**Directions for this task**: Can you write out every text line in the records below word for word, leaving out the pictures?

%%

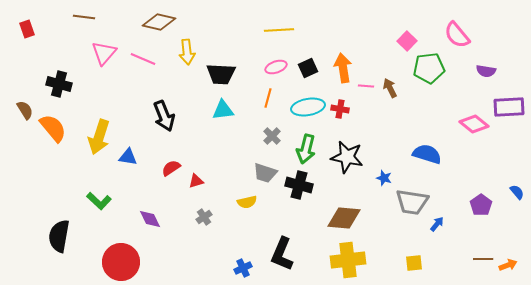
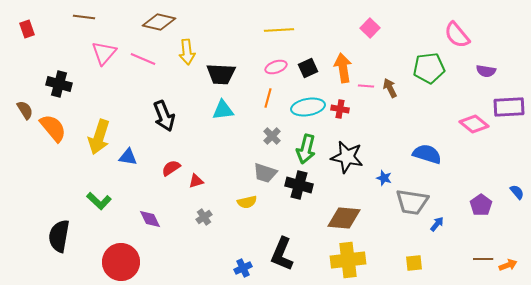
pink square at (407, 41): moved 37 px left, 13 px up
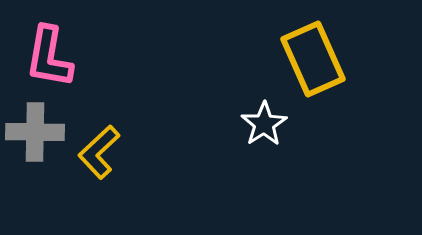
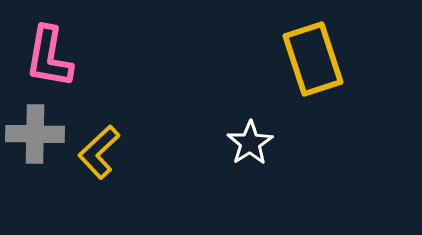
yellow rectangle: rotated 6 degrees clockwise
white star: moved 14 px left, 19 px down
gray cross: moved 2 px down
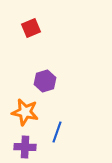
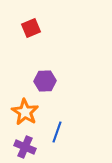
purple hexagon: rotated 15 degrees clockwise
orange star: rotated 20 degrees clockwise
purple cross: rotated 20 degrees clockwise
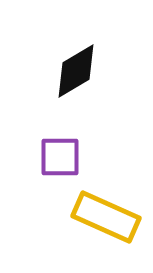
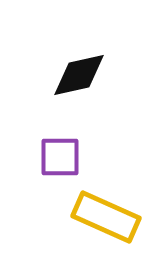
black diamond: moved 3 px right, 4 px down; rotated 18 degrees clockwise
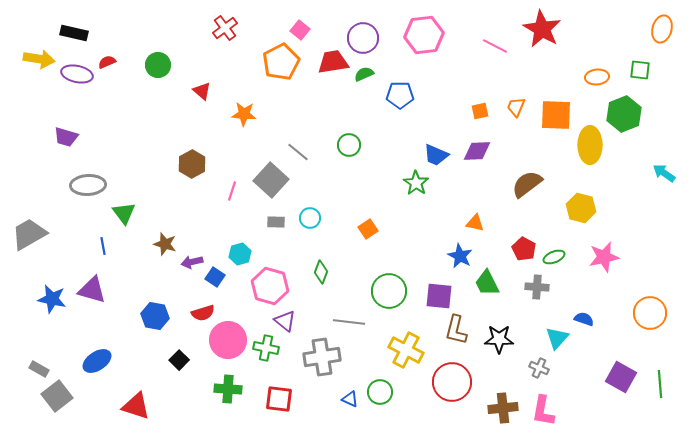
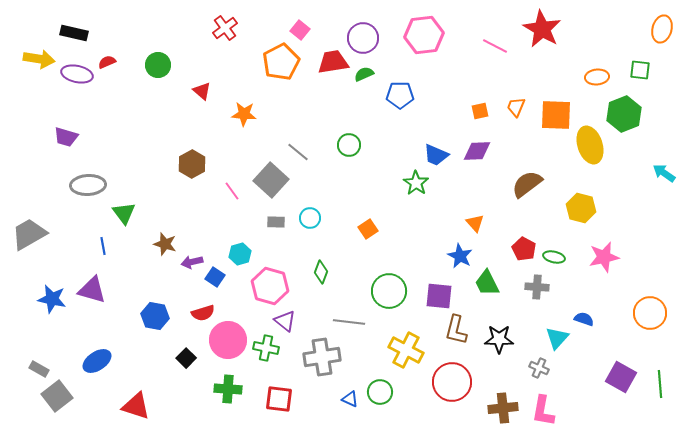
yellow ellipse at (590, 145): rotated 18 degrees counterclockwise
pink line at (232, 191): rotated 54 degrees counterclockwise
orange triangle at (475, 223): rotated 36 degrees clockwise
green ellipse at (554, 257): rotated 35 degrees clockwise
black square at (179, 360): moved 7 px right, 2 px up
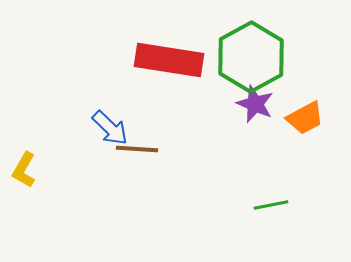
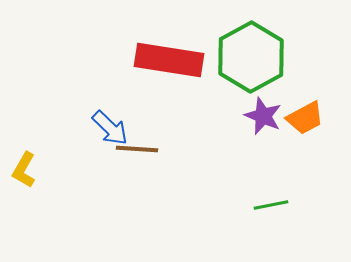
purple star: moved 8 px right, 12 px down
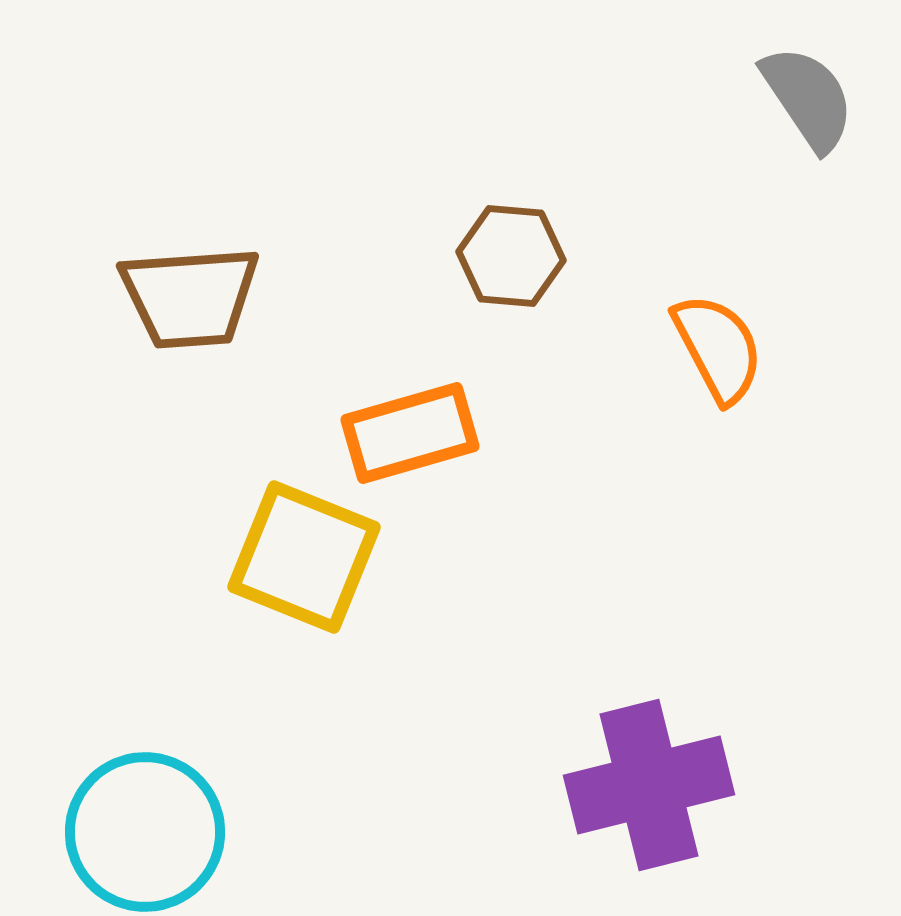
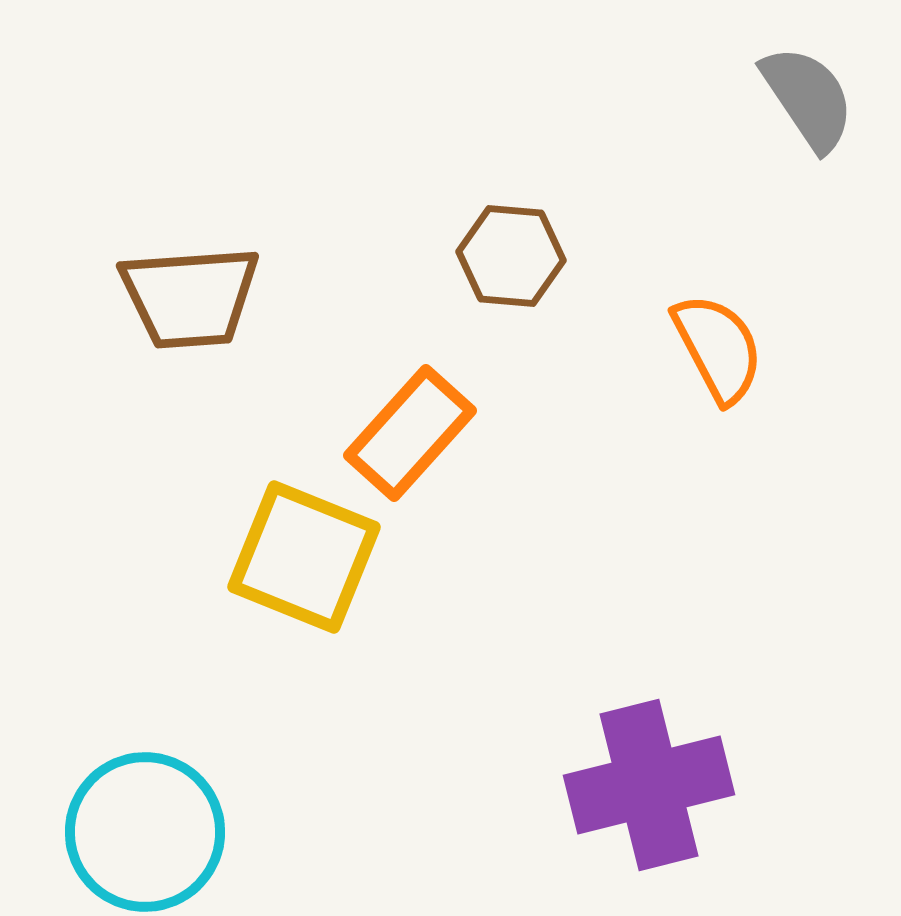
orange rectangle: rotated 32 degrees counterclockwise
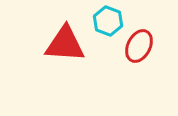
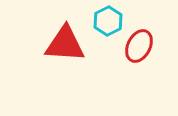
cyan hexagon: rotated 12 degrees clockwise
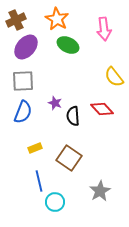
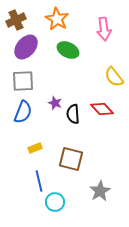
green ellipse: moved 5 px down
black semicircle: moved 2 px up
brown square: moved 2 px right, 1 px down; rotated 20 degrees counterclockwise
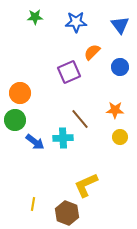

%%

**Written solution**:
pink square at (407, 41): moved 37 px left, 13 px up
yellow rectangle: rotated 6 degrees clockwise
white star: moved 14 px left, 19 px down
gray cross: moved 2 px down
purple hexagon: rotated 15 degrees clockwise
orange star: rotated 20 degrees clockwise
purple cross: rotated 20 degrees clockwise
black diamond: moved 3 px right, 4 px down; rotated 18 degrees clockwise
yellow ellipse at (590, 145): rotated 18 degrees counterclockwise
pink line at (232, 191): rotated 54 degrees counterclockwise
orange triangle at (475, 223): rotated 36 degrees clockwise
green ellipse at (554, 257): rotated 35 degrees clockwise
black square at (179, 360): moved 7 px right, 2 px up
purple star: moved 8 px right, 12 px down
orange rectangle: rotated 32 degrees counterclockwise
cyan hexagon: rotated 12 degrees clockwise
green ellipse: moved 5 px down
black semicircle: moved 2 px up
brown square: moved 2 px right, 1 px down; rotated 20 degrees counterclockwise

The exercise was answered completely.